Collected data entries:
★ ★ ★ ★ ★

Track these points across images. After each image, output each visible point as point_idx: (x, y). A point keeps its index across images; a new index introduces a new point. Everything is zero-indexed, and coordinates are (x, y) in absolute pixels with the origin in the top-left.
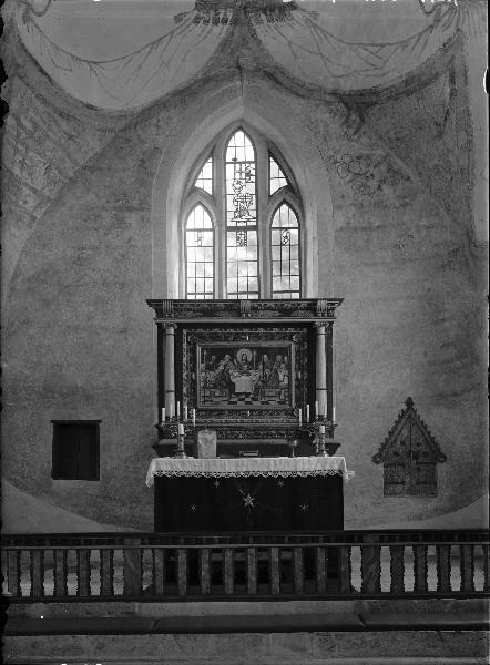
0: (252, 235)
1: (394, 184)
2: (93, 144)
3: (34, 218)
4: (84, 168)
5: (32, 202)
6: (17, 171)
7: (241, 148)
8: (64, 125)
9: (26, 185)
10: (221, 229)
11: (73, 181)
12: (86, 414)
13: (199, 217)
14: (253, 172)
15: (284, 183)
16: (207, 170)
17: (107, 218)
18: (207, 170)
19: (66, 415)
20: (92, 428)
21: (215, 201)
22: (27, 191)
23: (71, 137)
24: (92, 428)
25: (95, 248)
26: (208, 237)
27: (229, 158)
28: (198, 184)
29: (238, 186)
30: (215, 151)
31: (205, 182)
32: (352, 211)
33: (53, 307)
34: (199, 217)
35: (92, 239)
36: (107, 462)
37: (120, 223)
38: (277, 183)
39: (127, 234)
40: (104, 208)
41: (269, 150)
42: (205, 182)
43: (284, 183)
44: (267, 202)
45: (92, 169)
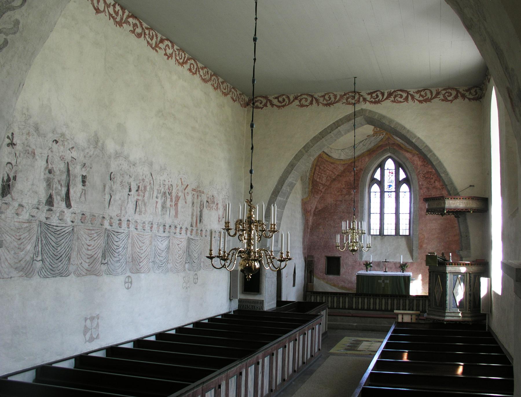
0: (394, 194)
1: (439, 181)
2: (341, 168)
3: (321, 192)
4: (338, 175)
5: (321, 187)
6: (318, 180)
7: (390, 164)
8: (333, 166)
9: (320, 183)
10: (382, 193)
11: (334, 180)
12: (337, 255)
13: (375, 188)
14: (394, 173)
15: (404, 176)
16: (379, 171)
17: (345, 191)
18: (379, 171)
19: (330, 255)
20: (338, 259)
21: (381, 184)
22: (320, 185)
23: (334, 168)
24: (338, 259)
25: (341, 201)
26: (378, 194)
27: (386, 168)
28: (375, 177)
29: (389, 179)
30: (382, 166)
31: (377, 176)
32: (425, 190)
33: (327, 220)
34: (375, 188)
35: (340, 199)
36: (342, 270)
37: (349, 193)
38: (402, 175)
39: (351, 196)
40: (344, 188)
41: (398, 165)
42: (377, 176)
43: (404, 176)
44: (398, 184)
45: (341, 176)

★ ★ ★ ★ ★

What the task requires — Output every row above word for word, leaving the pictures out of your answer.

Complete answer —
Track these points across images. After each image, output each visible point as point_idx: (x, y). A point keeps its index across images; a new index introduces a new point. Everything is zero-indexed, and coordinates are (x, y) in absolute pixels with the origin in the top-left.
0: (252, 235)
1: (394, 184)
2: (93, 144)
3: (34, 218)
4: (84, 168)
5: (32, 202)
6: (17, 171)
7: (241, 148)
8: (64, 125)
9: (26, 185)
10: (221, 229)
11: (73, 181)
12: (86, 414)
13: (199, 217)
14: (253, 172)
15: (284, 183)
16: (207, 170)
17: (107, 218)
18: (207, 170)
19: (66, 415)
20: (92, 428)
21: (215, 201)
22: (27, 191)
23: (71, 137)
24: (92, 428)
25: (95, 248)
26: (208, 237)
27: (229, 158)
28: (198, 184)
29: (238, 186)
30: (215, 151)
31: (205, 182)
32: (352, 211)
33: (53, 307)
34: (199, 217)
35: (92, 239)
36: (107, 462)
37: (120, 223)
38: (277, 183)
39: (127, 234)
40: (104, 208)
41: (269, 150)
42: (205, 182)
43: (284, 183)
44: (267, 202)
45: (92, 169)
0: (394, 194)
1: (439, 181)
2: (341, 168)
3: (321, 192)
4: (338, 175)
5: (321, 187)
6: (318, 180)
7: (390, 164)
8: (333, 166)
9: (320, 183)
10: (382, 193)
11: (334, 180)
12: (337, 255)
13: (375, 188)
14: (394, 173)
15: (404, 176)
16: (379, 171)
17: (345, 191)
18: (379, 171)
19: (330, 255)
20: (338, 259)
21: (381, 184)
22: (320, 185)
23: (334, 168)
24: (338, 259)
25: (341, 201)
26: (378, 194)
27: (386, 168)
28: (375, 177)
29: (389, 179)
30: (382, 166)
31: (377, 176)
32: (425, 190)
33: (327, 220)
34: (375, 188)
35: (340, 199)
36: (342, 270)
37: (349, 193)
38: (402, 175)
39: (351, 196)
40: (344, 188)
41: (398, 165)
42: (377, 176)
43: (404, 176)
44: (398, 184)
45: (341, 176)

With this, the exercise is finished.